> _Data shown_
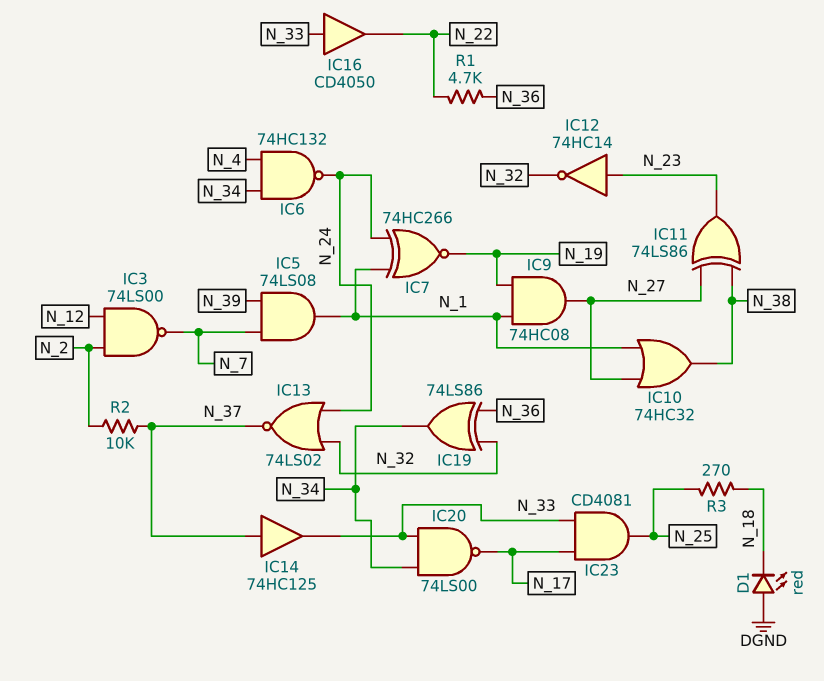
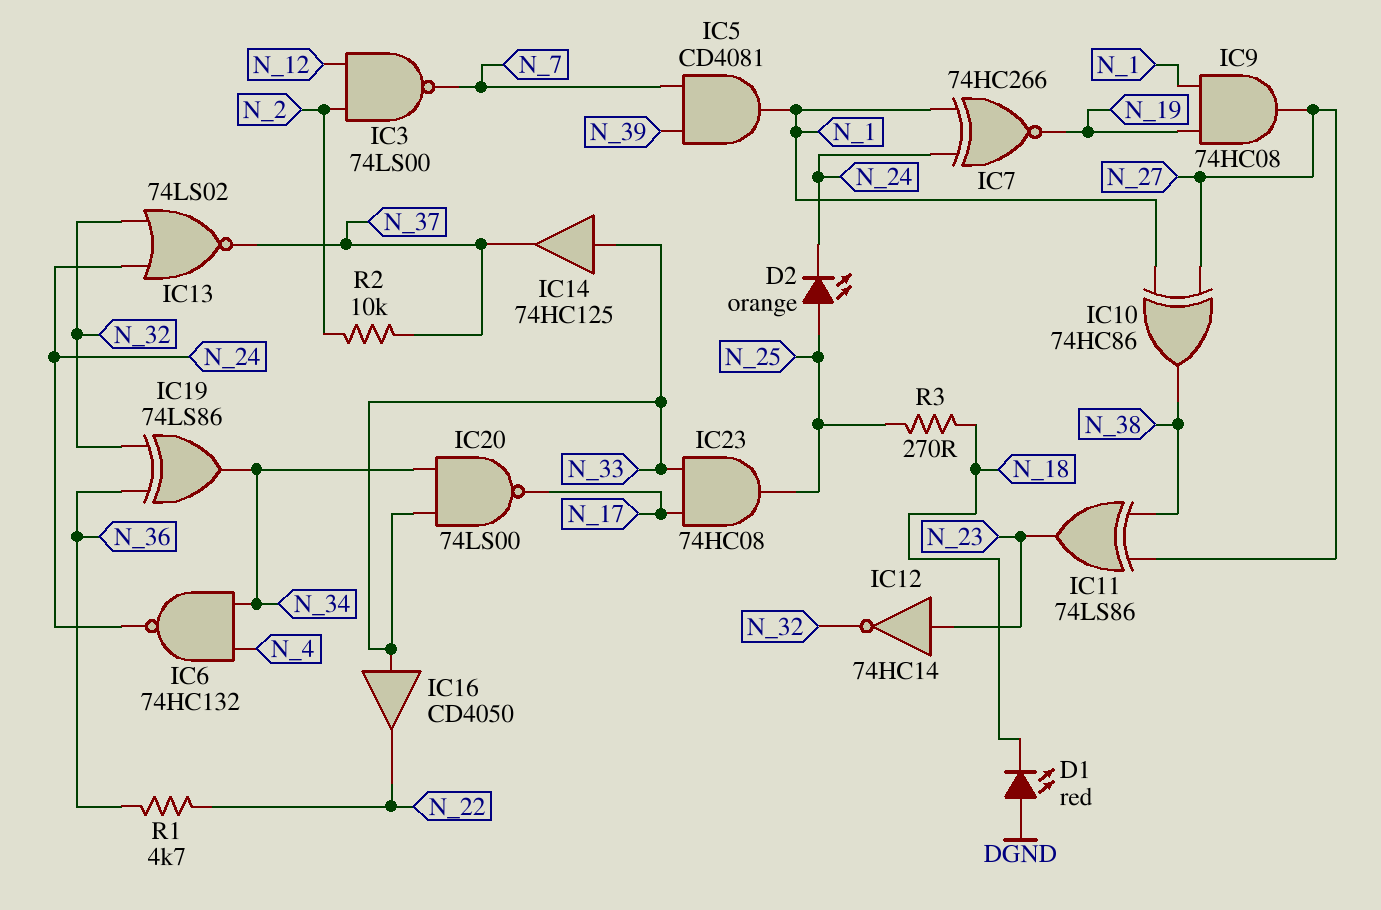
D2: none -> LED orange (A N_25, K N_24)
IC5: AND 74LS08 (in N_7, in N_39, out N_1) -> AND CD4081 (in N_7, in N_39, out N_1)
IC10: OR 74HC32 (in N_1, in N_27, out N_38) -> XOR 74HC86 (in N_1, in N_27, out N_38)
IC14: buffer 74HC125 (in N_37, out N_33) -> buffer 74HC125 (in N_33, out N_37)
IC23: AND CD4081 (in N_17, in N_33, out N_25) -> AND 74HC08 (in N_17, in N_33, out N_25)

> _Required work_
Please output every line of the listing as it stands, and omit its images.

> _Solution for this exercise_
D2: none -> LED orange (A N_25, K N_24)
IC5: AND 74LS08 (in N_7, in N_39, out N_1) -> AND CD4081 (in N_7, in N_39, out N_1)
IC10: OR 74HC32 (in N_1, in N_27, out N_38) -> XOR 74HC86 (in N_1, in N_27, out N_38)
IC14: buffer 74HC125 (in N_37, out N_33) -> buffer 74HC125 (in N_33, out N_37)
IC23: AND CD4081 (in N_17, in N_33, out N_25) -> AND 74HC08 (in N_17, in N_33, out N_25)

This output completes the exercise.